(Image change detection data)

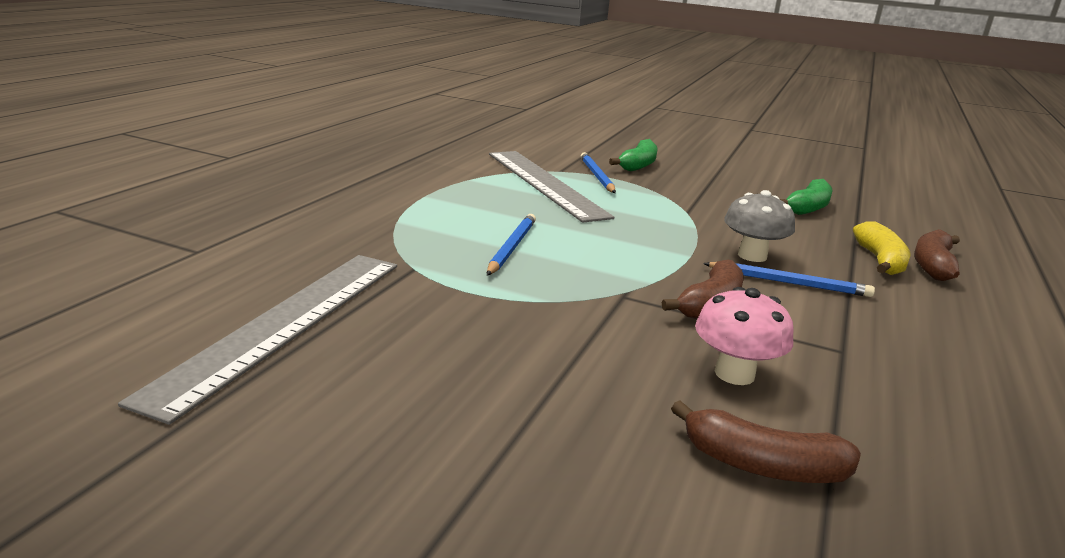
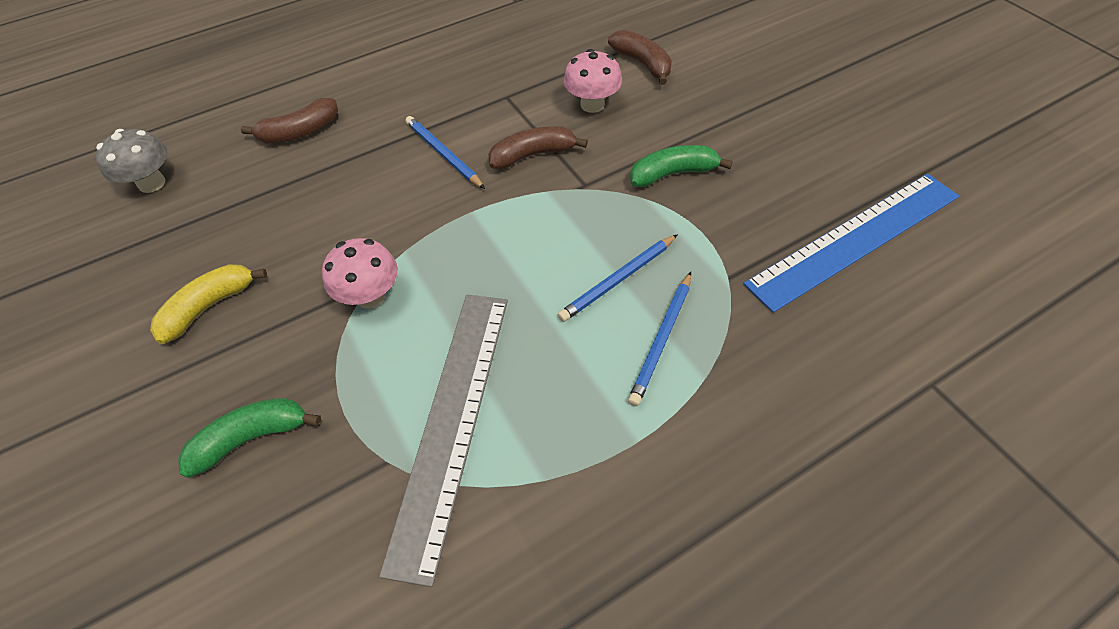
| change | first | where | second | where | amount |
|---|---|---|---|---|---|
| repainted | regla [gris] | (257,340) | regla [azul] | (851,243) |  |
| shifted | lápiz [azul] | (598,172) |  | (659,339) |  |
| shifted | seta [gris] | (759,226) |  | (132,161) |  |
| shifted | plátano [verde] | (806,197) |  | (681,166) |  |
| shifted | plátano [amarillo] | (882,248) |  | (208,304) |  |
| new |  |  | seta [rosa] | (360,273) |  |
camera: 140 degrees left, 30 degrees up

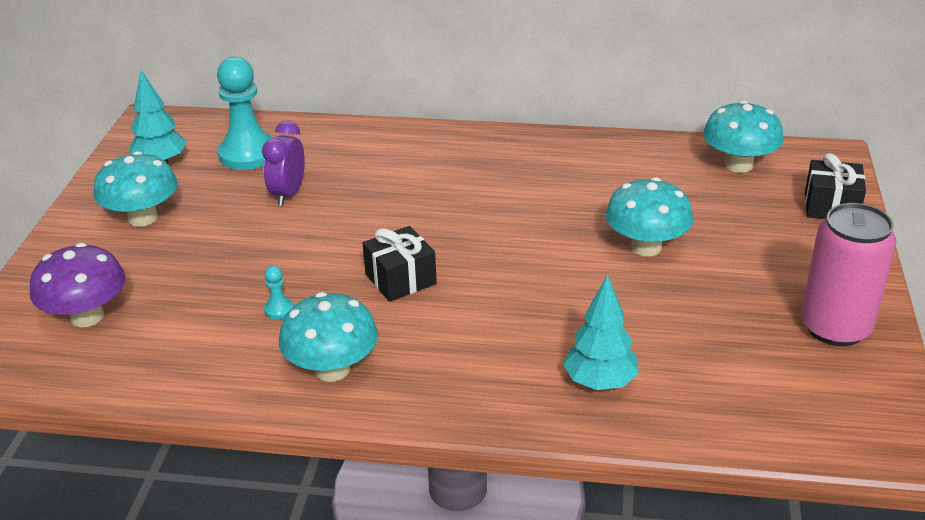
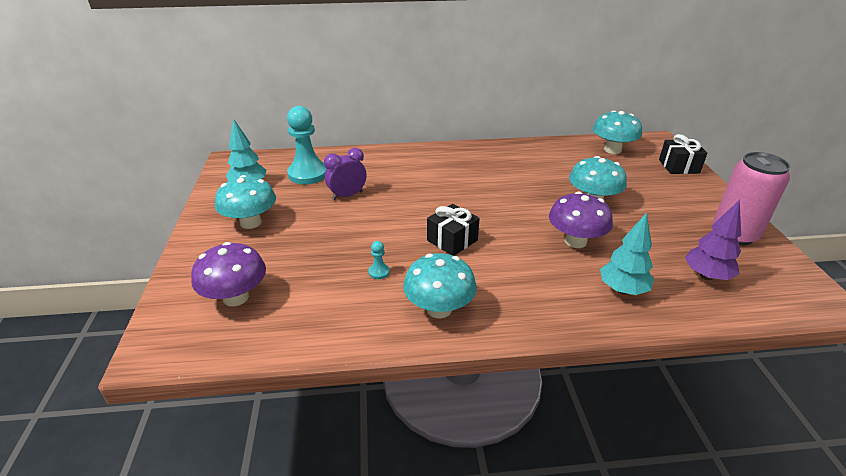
| change | first | where | second | where | amount |
|---|---|---|---|---|---|
| rotated | despertador [morado] | (283,163) |  | (345,174) | 60 degrees clockwise |
| new |  |  | seta [morado] | (581,219) |  |
| new |  |  | árbol [morado] | (713,240) |  |
camera: 15 degrees left, 0 degrees up

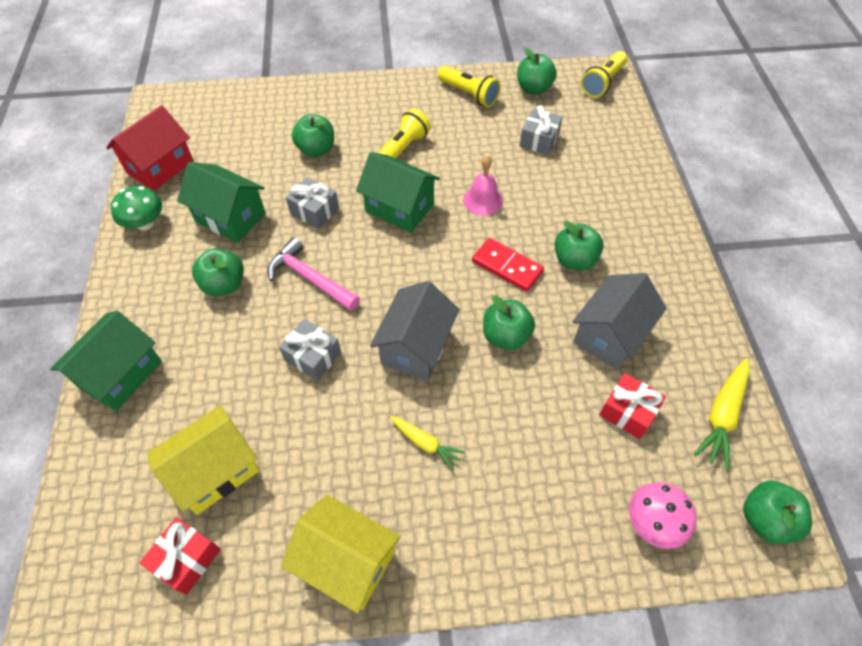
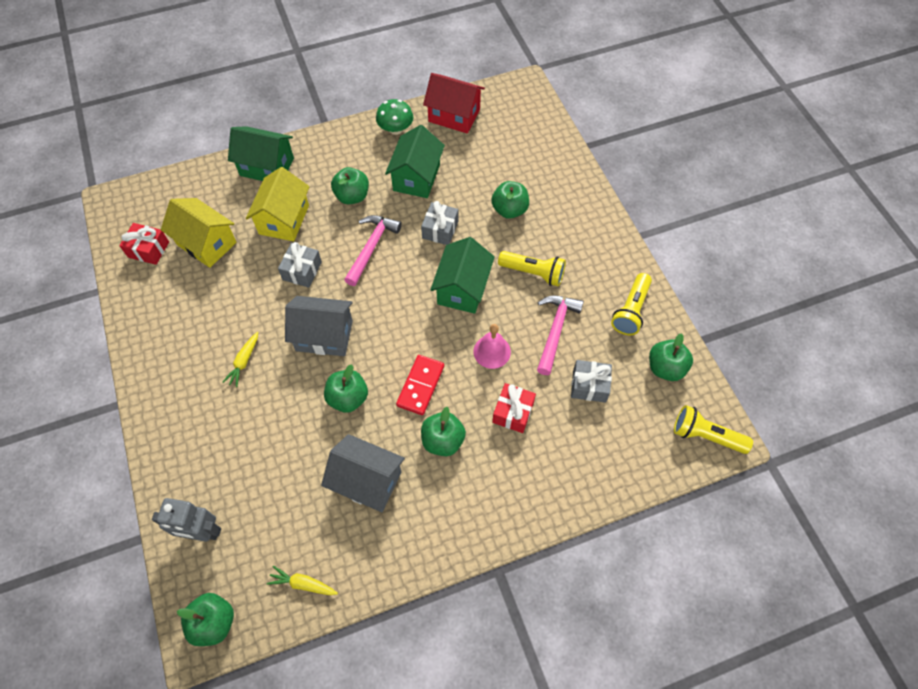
| change | first | where | second | where | amount |
|---|---|---|---|---|---|
| shifted | casa [amarillo] | (341,554) |  | (278,204) |  |
| shifted | regalo [rojo] | (632,406) |  | (514,408) |  |
| swapped | seta [rosa] | (663,515) | robot [gris] | (186,520) |  |
| scaled | zanahoria [amarillo] | (722,414) |  | (302,580) | x0.63 |
| new |  |  | martillo [rosa] | (560,335) |  |
camera: 75 degrees right, 5 degrees up

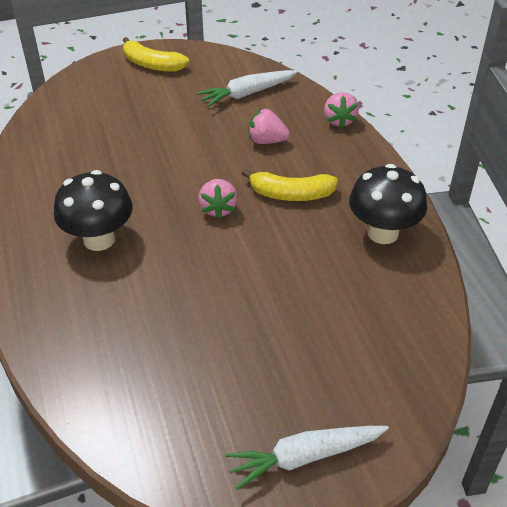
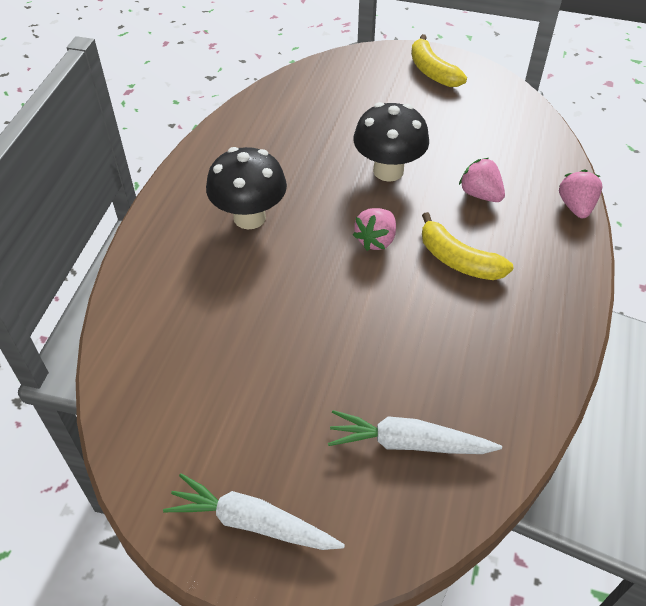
| change | first | where | second | where | amount |
|---|---|---|---|---|---|
| shifted | zanahoria [blanco] | (247,88) |  | (415,432) |  |
| rotated | fresa [rosa] | (341,110) |  | (580,194) | 150 degrees clockwise |
| shifted | seta [negro] | (388,204) |  | (391,142) |  |
camera: 35 degrees right, 5 degrees up

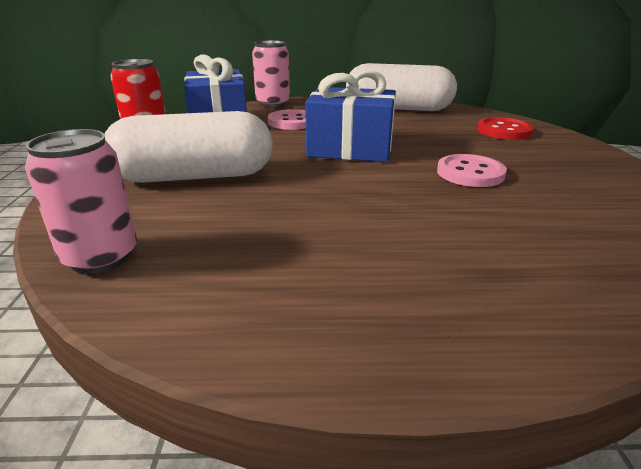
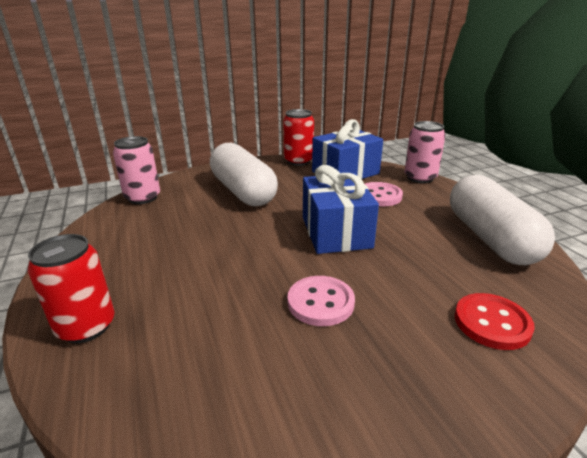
| change | first | where | second | where | amount |
|---|---|---|---|---|---|
| new |  |  | lata [rojo] | (71,288) |  |
camera: 70 degrees right, 0 degrees up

(REQUIRED ACTION)
Write out nothing but the lines from the one with "árbol [morado] |" through the last line of the entries, exactly as they stand; pictures are not part of the copy.

(RESPONSE TO THE TASK)
| new |  |  | árbol [morado] | (713,240) |  |
camera: 15 degrees left, 0 degrees up

| change | first | where | second | where | amount |
|---|---|---|---|---|---|
| shifted | casa [amarillo] | (341,554) |  | (278,204) |  |
| shifted | regalo [rojo] | (632,406) |  | (514,408) |  |
| swapped | seta [rosa] | (663,515) | robot [gris] | (186,520) |  |
| scaled | zanahoria [amarillo] | (722,414) |  | (302,580) | x0.63 |
| new |  |  | martillo [rosa] | (560,335) |  |
camera: 75 degrees right, 5 degrees up

| change | first | where | second | where | amount |
|---|---|---|---|---|---|
| shifted | zanahoria [blanco] | (247,88) |  | (415,432) |  |
| rotated | fresa [rosa] | (341,110) |  | (580,194) | 150 degrees clockwise |
| shifted | seta [negro] | (388,204) |  | (391,142) |  |
camera: 35 degrees right, 5 degrees up

| change | first | where | second | where | amount |
|---|---|---|---|---|---|
| new |  |  | lata [rojo] | (71,288) |  |
camera: 70 degrees right, 0 degrees up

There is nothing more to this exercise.